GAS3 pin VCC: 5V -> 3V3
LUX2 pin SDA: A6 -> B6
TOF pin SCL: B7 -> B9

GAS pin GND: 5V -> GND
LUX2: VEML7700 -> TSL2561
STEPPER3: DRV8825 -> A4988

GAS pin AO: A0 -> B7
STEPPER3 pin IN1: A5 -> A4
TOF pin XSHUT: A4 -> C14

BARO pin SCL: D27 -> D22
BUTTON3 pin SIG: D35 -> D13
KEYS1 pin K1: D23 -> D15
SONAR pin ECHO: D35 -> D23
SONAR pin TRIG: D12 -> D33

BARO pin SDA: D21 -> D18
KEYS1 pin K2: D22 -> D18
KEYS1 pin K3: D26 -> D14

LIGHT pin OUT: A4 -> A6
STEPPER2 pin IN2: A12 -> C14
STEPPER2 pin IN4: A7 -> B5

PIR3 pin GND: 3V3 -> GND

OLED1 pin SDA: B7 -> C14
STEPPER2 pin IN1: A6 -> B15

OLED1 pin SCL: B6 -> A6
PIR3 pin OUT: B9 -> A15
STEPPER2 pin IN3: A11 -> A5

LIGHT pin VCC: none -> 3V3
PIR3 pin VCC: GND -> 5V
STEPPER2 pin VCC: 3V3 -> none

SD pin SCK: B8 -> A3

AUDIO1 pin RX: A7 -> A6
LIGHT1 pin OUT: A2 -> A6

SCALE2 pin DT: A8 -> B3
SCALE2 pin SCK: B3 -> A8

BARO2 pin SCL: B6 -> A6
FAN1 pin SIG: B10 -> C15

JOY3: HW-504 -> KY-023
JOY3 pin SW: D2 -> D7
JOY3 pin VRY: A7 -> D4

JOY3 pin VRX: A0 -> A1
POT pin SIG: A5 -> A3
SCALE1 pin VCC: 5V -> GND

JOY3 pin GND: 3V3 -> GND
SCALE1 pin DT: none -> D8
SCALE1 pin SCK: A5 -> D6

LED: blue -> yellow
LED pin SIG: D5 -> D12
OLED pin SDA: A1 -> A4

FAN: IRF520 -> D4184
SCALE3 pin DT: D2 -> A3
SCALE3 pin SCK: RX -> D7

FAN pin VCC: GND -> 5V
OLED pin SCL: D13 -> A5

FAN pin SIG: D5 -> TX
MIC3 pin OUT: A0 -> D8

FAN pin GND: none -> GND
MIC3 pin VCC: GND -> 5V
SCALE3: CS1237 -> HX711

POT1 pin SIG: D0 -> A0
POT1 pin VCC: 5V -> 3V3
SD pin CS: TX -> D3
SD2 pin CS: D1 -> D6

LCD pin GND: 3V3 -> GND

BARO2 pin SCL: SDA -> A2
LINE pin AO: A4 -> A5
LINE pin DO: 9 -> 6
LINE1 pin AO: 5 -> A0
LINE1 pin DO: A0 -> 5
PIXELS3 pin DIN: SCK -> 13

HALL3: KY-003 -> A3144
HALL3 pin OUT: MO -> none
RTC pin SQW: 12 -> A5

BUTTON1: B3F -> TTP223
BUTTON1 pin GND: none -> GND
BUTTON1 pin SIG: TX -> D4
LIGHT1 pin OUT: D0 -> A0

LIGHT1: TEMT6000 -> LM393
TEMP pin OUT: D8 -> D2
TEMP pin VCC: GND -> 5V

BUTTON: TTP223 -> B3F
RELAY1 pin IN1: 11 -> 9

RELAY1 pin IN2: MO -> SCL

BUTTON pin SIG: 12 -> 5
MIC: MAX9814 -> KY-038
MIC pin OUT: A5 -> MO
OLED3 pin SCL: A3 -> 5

━━━━━━━━━━

__Problem description__
Would you please return every line in the listing where "SONAR" shows up?

__Exercise response__
SONAR pin ECHO: D35 -> D23
SONAR pin TRIG: D12 -> D33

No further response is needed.